What you should do: An exact copy of the entries below is needed, with every picture left out.

Exercise data:
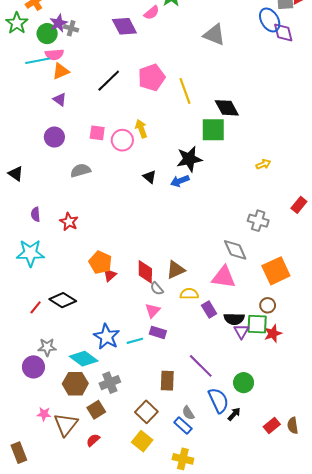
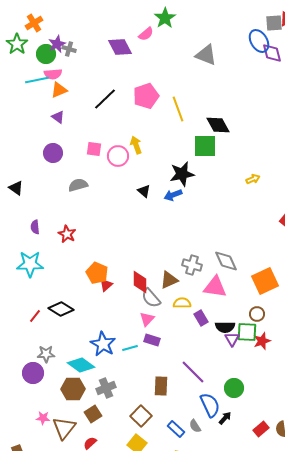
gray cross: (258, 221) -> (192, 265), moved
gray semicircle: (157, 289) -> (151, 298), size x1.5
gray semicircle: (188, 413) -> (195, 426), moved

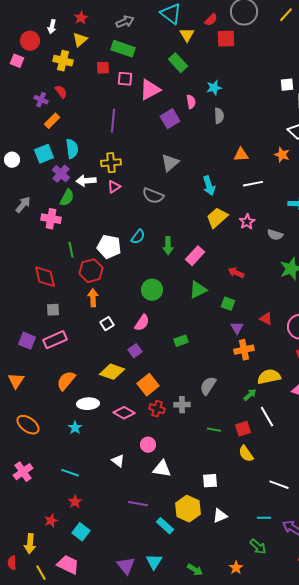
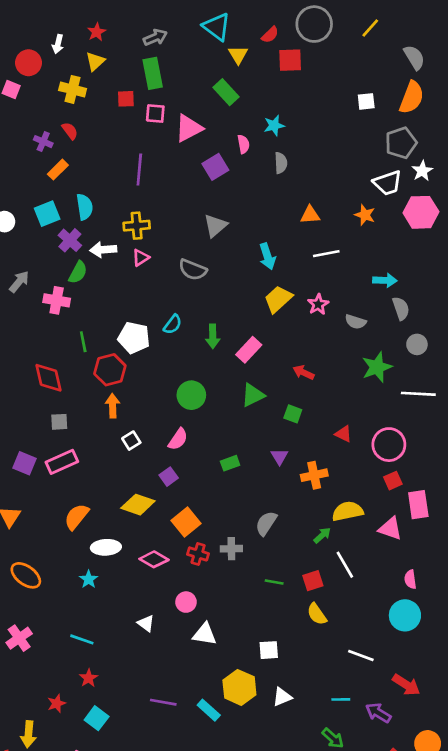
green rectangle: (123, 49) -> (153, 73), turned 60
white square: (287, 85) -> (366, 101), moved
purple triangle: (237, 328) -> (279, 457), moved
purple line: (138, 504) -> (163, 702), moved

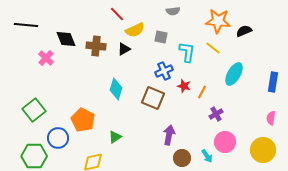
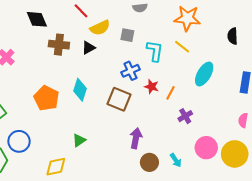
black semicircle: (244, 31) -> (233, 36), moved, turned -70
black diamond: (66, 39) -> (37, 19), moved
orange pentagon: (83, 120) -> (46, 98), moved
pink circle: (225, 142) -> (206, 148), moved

Response area:
gray cross: (258, 221) -> (192, 265), moved
gray semicircle: (157, 289) -> (151, 298), size x1.5
gray semicircle: (188, 413) -> (195, 426), moved

green rectangle: (123, 49) -> (153, 73), turned 60
white square: (287, 85) -> (366, 101), moved
purple triangle: (237, 328) -> (279, 457), moved
purple line: (138, 504) -> (163, 702), moved

black semicircle: (244, 31) -> (233, 36), moved, turned -70
black diamond: (66, 39) -> (37, 19), moved
orange pentagon: (83, 120) -> (46, 98), moved
pink circle: (225, 142) -> (206, 148), moved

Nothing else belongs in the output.